▶ DESCRIPTION OF THE TASK
Return every line of the records that contains the word "area", matching case exactly.

▶ EXERCISE MATERIAL
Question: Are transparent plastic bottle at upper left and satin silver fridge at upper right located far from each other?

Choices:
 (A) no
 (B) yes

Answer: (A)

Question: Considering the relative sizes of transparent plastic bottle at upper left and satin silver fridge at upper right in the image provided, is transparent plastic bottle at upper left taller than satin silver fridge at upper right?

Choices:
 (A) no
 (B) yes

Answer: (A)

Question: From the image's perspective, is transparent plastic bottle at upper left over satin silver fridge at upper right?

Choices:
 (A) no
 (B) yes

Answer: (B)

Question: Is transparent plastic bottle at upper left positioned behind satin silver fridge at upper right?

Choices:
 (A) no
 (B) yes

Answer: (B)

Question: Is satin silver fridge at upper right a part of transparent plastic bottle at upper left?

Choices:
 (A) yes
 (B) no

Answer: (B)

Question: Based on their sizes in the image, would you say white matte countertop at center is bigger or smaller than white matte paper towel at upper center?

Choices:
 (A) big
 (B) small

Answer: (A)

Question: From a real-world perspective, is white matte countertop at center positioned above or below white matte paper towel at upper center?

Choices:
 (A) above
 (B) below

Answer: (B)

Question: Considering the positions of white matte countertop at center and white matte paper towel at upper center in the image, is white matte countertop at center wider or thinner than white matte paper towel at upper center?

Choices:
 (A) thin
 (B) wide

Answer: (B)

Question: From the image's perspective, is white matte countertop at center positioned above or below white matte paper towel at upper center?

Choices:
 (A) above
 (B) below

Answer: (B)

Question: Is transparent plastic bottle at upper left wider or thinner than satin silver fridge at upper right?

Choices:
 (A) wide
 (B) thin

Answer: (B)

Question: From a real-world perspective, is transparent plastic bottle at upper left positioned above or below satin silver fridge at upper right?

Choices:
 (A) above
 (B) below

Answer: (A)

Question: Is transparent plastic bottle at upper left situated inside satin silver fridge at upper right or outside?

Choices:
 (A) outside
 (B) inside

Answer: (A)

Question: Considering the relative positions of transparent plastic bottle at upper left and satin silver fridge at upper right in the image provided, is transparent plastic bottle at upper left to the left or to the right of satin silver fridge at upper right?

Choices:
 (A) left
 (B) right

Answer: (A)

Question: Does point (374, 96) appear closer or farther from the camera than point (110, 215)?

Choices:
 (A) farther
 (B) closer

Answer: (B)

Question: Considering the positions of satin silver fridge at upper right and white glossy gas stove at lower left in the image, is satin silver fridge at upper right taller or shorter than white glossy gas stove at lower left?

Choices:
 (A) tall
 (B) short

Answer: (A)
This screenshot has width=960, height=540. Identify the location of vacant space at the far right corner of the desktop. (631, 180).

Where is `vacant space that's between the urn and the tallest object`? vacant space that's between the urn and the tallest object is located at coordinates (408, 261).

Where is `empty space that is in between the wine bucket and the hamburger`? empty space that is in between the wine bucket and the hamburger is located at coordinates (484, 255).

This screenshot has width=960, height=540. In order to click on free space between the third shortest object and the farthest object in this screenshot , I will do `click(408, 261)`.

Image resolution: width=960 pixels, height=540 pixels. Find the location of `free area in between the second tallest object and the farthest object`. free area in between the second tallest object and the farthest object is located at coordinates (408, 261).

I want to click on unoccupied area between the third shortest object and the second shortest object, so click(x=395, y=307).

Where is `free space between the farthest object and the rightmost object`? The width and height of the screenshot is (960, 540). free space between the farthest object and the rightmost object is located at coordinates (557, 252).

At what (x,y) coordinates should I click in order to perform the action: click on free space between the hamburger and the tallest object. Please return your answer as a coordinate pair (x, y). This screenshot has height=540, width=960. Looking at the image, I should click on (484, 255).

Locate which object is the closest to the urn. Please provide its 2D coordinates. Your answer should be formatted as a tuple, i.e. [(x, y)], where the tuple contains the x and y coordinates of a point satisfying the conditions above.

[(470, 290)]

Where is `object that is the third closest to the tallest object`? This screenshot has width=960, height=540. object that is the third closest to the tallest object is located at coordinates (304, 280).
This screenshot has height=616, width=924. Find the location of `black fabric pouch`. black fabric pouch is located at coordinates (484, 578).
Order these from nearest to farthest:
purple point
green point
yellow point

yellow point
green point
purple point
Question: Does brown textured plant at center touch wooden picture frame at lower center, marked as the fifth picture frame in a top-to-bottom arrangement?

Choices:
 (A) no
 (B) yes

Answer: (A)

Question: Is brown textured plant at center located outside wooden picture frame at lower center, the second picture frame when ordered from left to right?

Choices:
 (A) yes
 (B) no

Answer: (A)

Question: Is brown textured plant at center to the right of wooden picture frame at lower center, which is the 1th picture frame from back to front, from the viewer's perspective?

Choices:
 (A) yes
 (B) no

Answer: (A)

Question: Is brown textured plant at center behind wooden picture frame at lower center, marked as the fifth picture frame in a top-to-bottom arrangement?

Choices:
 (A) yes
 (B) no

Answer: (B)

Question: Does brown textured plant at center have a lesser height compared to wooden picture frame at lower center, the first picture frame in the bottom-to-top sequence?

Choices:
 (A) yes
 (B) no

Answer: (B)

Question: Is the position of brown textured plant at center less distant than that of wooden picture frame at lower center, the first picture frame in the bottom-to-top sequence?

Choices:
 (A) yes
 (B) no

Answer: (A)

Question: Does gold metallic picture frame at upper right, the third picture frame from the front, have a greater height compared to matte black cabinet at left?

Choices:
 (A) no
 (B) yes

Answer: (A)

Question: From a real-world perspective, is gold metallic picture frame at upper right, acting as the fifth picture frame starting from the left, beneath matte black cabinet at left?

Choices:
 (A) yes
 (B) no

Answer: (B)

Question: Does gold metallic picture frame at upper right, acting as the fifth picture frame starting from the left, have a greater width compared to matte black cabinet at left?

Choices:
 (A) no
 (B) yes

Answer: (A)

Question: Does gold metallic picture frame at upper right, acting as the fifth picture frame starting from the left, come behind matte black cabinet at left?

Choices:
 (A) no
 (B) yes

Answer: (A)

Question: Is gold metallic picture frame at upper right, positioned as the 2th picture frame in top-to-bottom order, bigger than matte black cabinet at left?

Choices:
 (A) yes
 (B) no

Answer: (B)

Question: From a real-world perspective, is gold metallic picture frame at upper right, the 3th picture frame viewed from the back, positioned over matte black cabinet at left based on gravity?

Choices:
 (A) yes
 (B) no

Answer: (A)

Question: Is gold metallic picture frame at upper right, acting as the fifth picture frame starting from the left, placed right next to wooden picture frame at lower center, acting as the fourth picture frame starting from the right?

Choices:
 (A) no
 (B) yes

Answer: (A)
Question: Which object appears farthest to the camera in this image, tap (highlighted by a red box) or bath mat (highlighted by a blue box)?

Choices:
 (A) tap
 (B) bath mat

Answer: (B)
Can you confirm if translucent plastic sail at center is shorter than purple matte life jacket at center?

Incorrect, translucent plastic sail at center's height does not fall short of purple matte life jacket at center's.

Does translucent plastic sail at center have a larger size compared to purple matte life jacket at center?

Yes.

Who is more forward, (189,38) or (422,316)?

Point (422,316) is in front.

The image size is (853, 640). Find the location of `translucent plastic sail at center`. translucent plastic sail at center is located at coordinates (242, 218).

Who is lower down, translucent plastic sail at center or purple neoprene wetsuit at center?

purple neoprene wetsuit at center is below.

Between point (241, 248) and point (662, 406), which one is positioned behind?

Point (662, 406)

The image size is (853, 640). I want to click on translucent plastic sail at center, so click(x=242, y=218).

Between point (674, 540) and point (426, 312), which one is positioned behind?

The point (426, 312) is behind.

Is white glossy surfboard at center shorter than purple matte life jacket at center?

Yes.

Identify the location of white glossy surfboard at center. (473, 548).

▶ TASK SOLUTION
Image resolution: width=960 pixels, height=540 pixels. Find the location of `free area in between the second tallest object and the farthest object`. free area in between the second tallest object and the farthest object is located at coordinates (408, 261).
I want to click on unoccupied area between the third shortest object and the second shortest object, so click(x=395, y=307).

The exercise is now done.